Print this span of the material below exactly: the line with "brown 1x4 brick [287,224,388,340]", the line with "yellow 1x1 brick [268,381,313,440]", and every line between them, but nothing else.

(Exercise inputs):
※
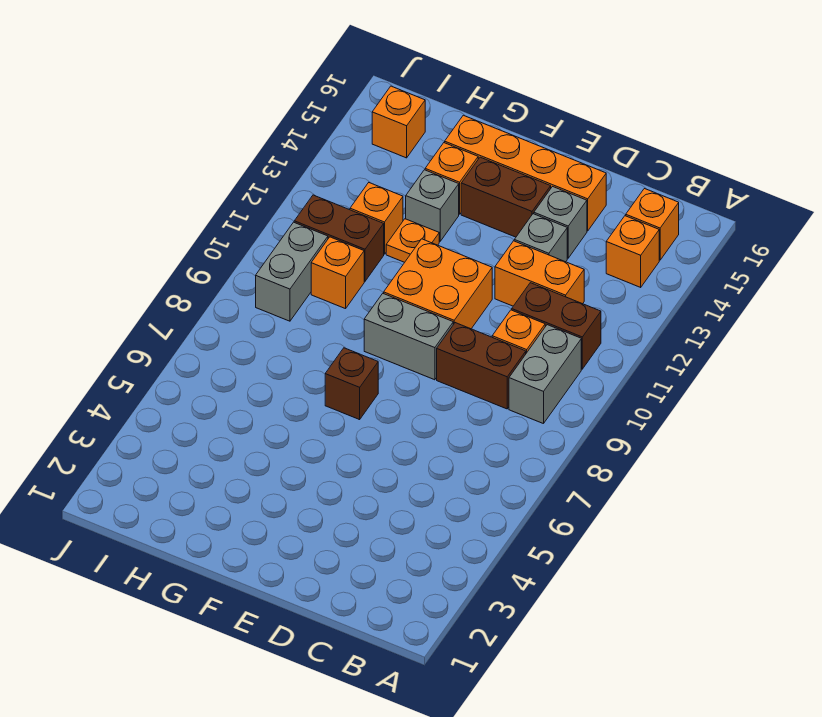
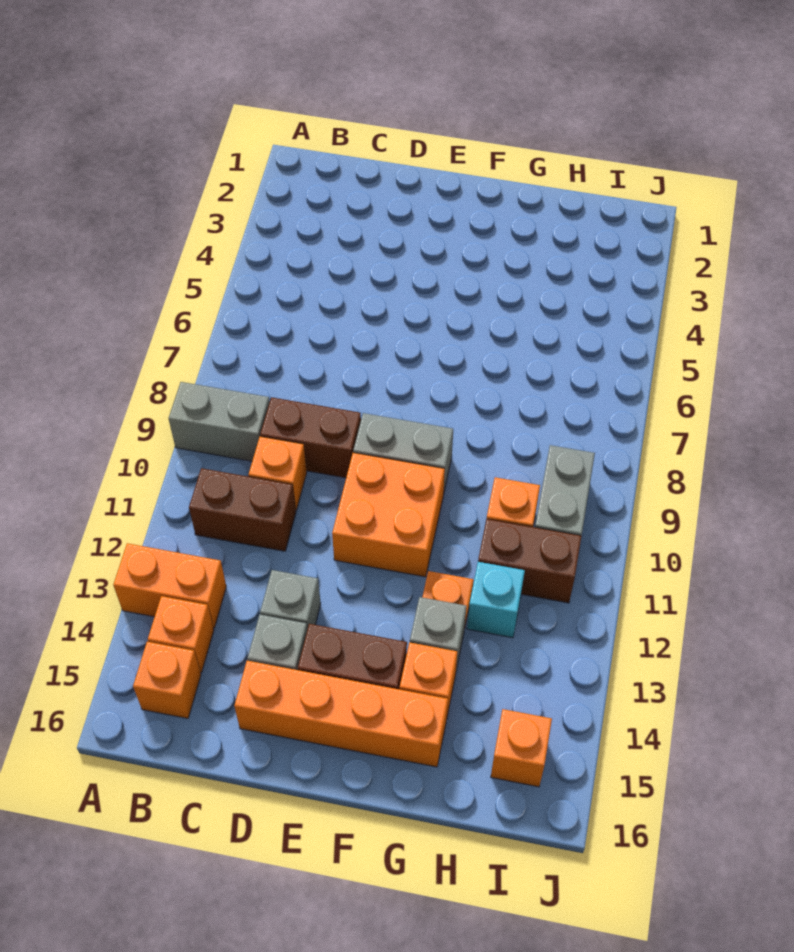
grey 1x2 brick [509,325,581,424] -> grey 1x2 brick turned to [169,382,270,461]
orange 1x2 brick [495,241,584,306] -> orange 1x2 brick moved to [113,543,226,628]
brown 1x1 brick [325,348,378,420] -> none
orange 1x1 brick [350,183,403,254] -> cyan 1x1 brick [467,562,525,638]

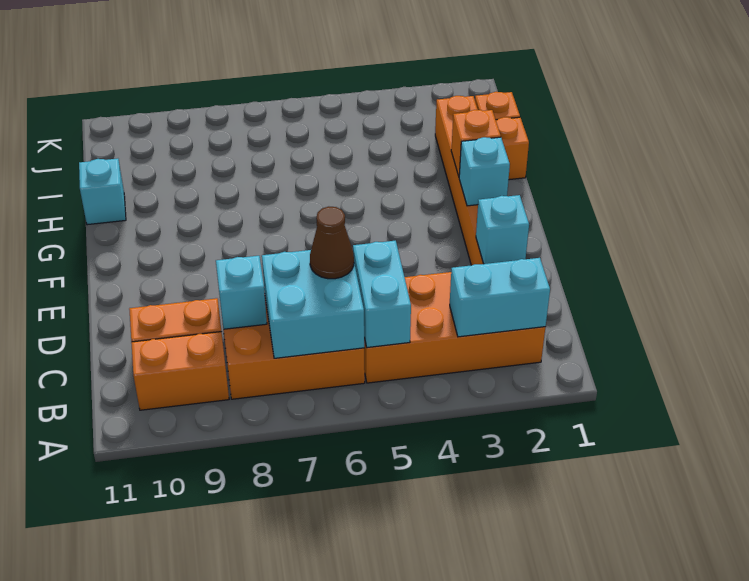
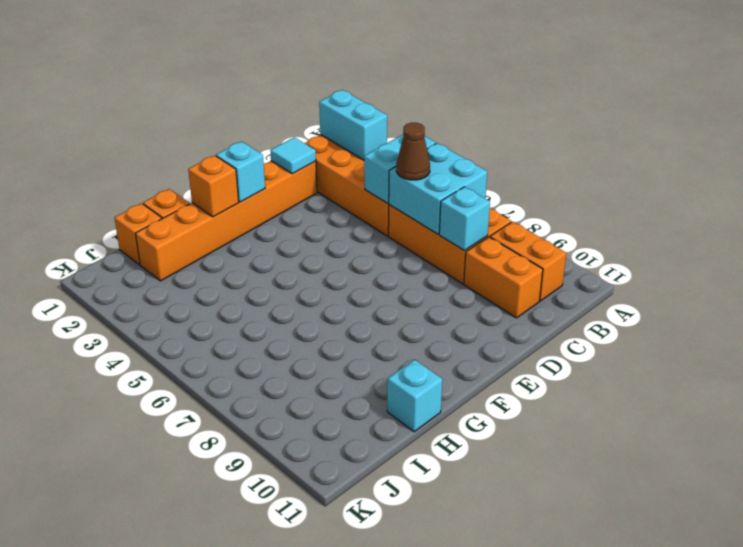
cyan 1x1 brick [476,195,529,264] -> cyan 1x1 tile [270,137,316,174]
※
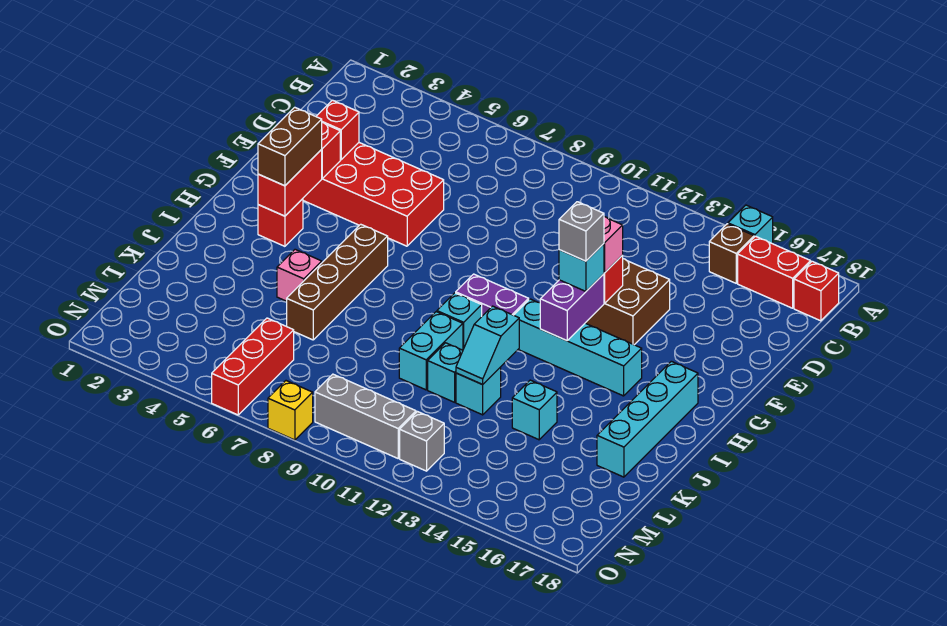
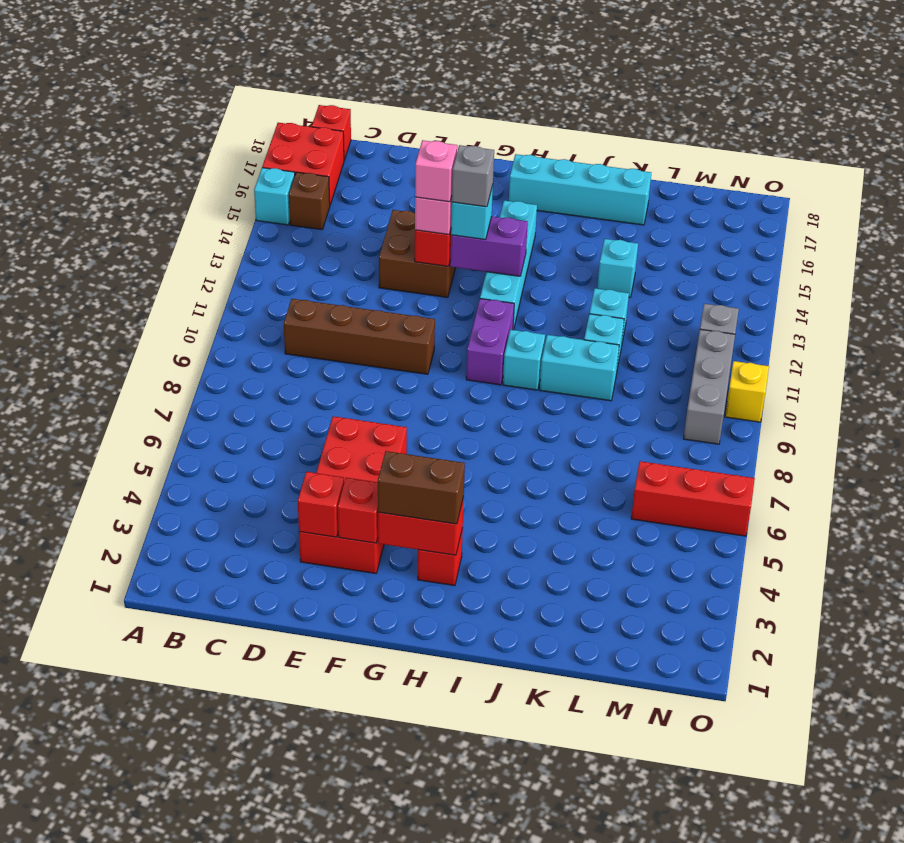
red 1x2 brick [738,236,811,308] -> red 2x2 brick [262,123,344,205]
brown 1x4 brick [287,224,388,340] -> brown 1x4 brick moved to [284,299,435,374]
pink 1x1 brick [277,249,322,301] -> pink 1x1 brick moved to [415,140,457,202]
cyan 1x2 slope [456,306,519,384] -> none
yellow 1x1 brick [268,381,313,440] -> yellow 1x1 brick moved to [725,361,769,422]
※
(Response to the exercise):
brown 1x4 brick [287,224,388,340] -> brown 1x4 brick moved to [284,299,435,374]
pink 1x1 brick [277,249,322,301] -> pink 1x1 brick moved to [415,140,457,202]
cyan 1x2 slope [456,306,519,384] -> none
yellow 1x1 brick [268,381,313,440] -> yellow 1x1 brick moved to [725,361,769,422]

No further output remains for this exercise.